(Spatial object tracking data)
------------------------------------------------

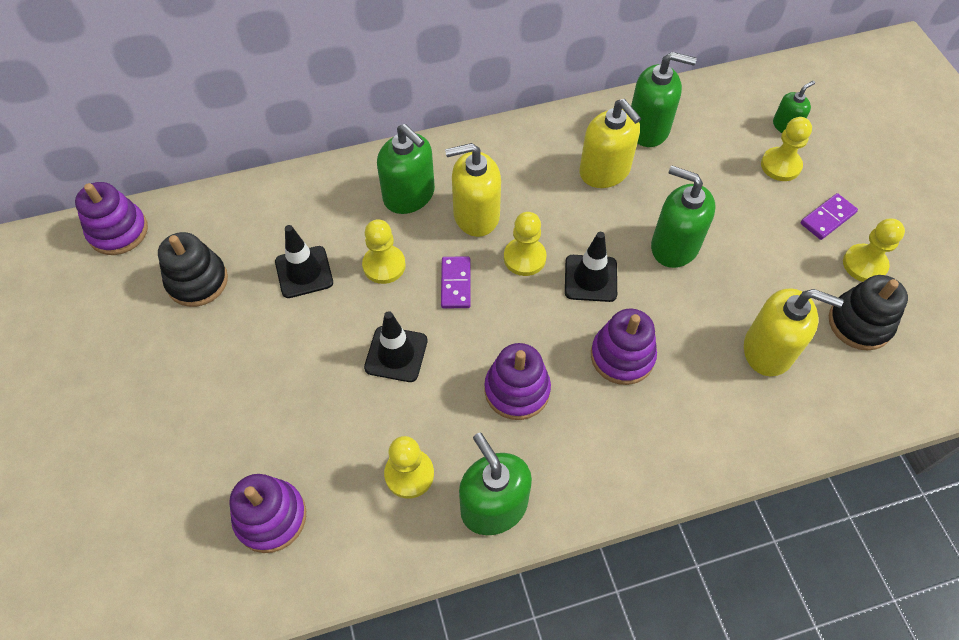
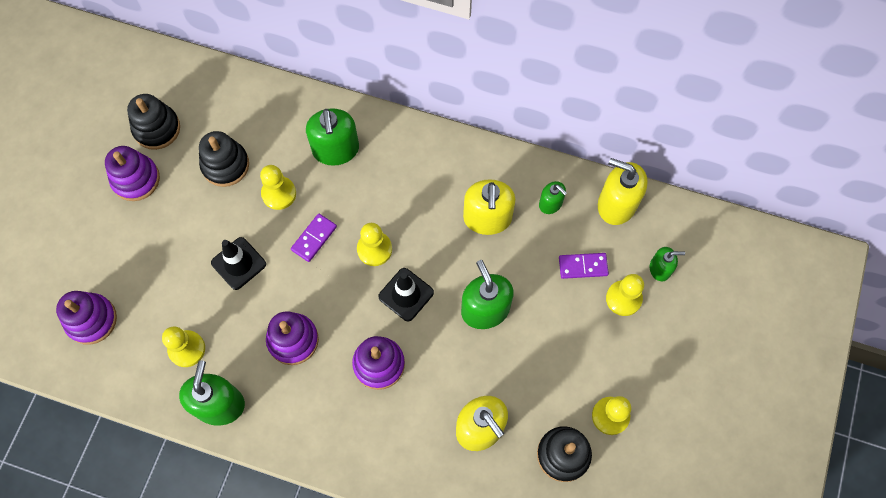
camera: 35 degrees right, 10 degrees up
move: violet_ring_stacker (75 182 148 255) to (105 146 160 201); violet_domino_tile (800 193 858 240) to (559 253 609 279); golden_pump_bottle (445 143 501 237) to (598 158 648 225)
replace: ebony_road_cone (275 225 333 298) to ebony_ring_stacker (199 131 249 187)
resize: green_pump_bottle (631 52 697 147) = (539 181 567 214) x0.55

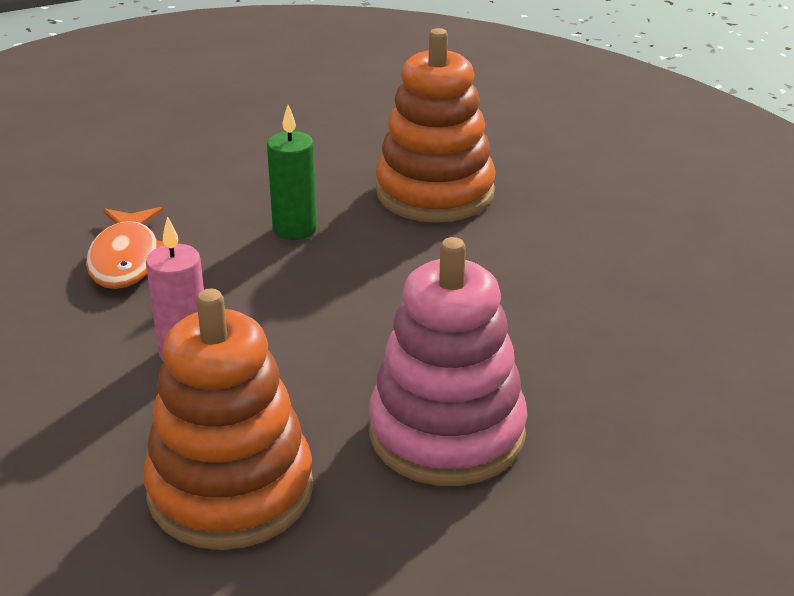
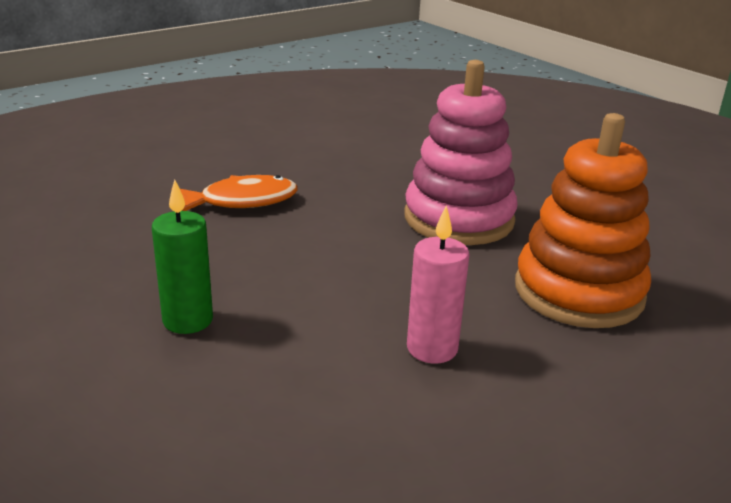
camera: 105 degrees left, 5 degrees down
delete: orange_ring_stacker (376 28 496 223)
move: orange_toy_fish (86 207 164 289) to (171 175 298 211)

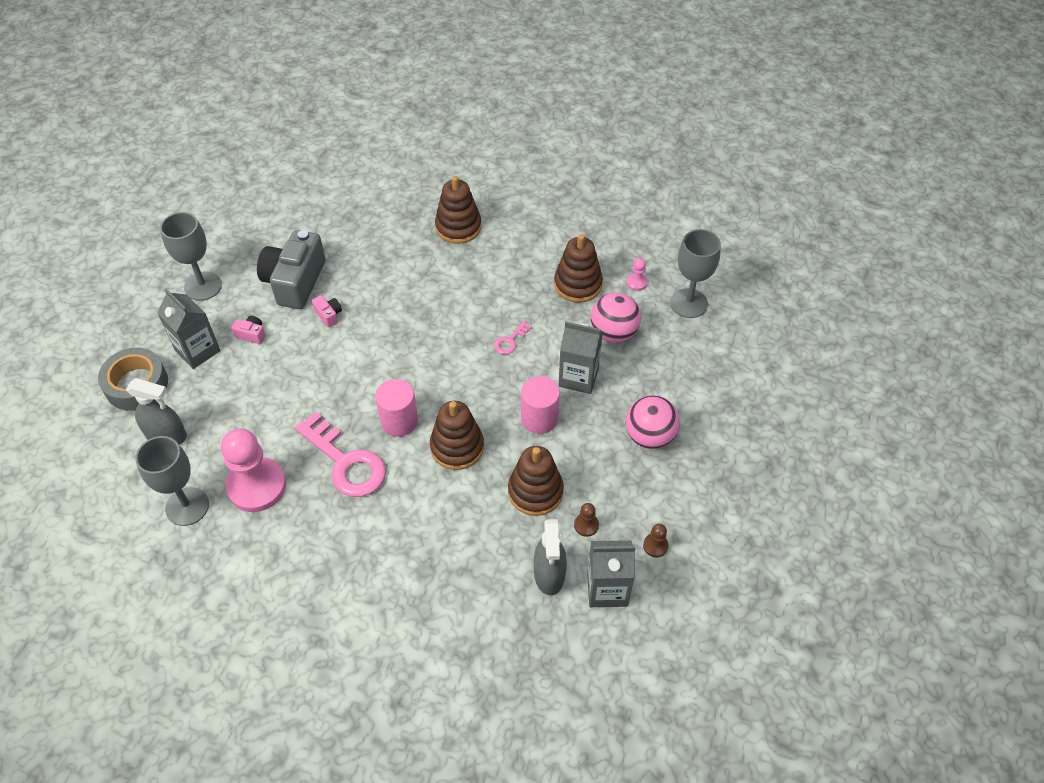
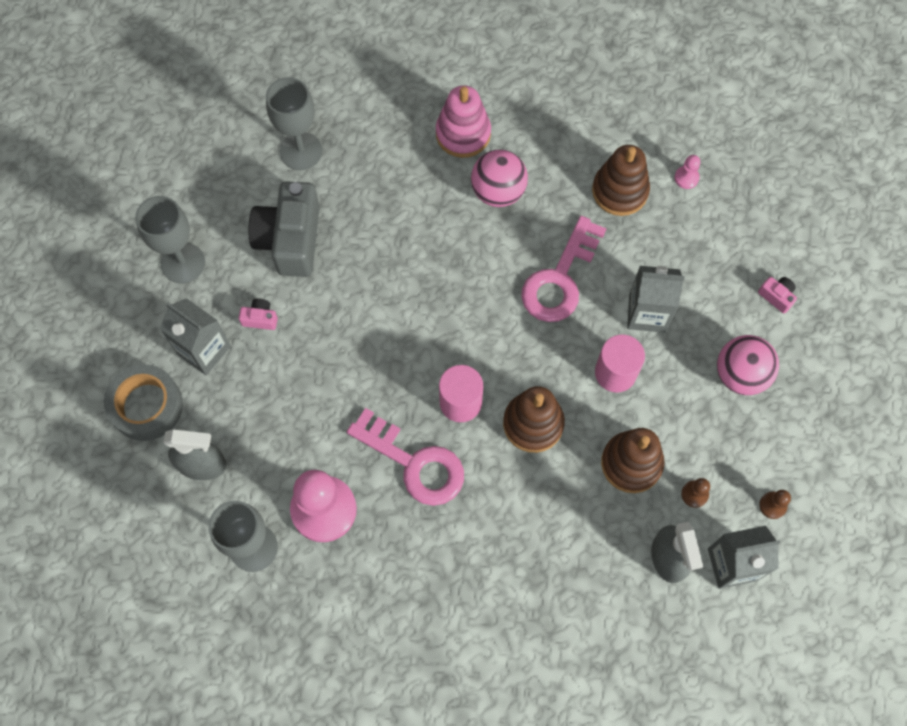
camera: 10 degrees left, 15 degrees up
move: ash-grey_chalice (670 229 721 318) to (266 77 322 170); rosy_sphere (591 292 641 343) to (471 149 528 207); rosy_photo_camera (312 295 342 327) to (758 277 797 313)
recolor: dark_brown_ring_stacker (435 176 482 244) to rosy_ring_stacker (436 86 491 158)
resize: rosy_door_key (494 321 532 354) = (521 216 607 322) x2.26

------------------------------------------------

**Task goal:** Exactly as they appear above, write out all the entries, but not the images.

**Answer below:**
camera: 35 degrees right, 10 degrees up
move: violet_ring_stacker (75 182 148 255) to (105 146 160 201); violet_domino_tile (800 193 858 240) to (559 253 609 279); golden_pump_bottle (445 143 501 237) to (598 158 648 225)
replace: ebony_road_cone (275 225 333 298) to ebony_ring_stacker (199 131 249 187)
resize: green_pump_bottle (631 52 697 147) = (539 181 567 214) x0.55

camera: 105 degrees left, 5 degrees down
delete: orange_ring_stacker (376 28 496 223)
move: orange_toy_fish (86 207 164 289) to (171 175 298 211)

camera: 10 degrees left, 15 degrees up
move: ash-grey_chalice (670 229 721 318) to (266 77 322 170); rosy_sphere (591 292 641 343) to (471 149 528 207); rosy_photo_camera (312 295 342 327) to (758 277 797 313)
recolor: dark_brown_ring_stacker (435 176 482 244) to rosy_ring_stacker (436 86 491 158)
resize: rosy_door_key (494 321 532 354) = (521 216 607 322) x2.26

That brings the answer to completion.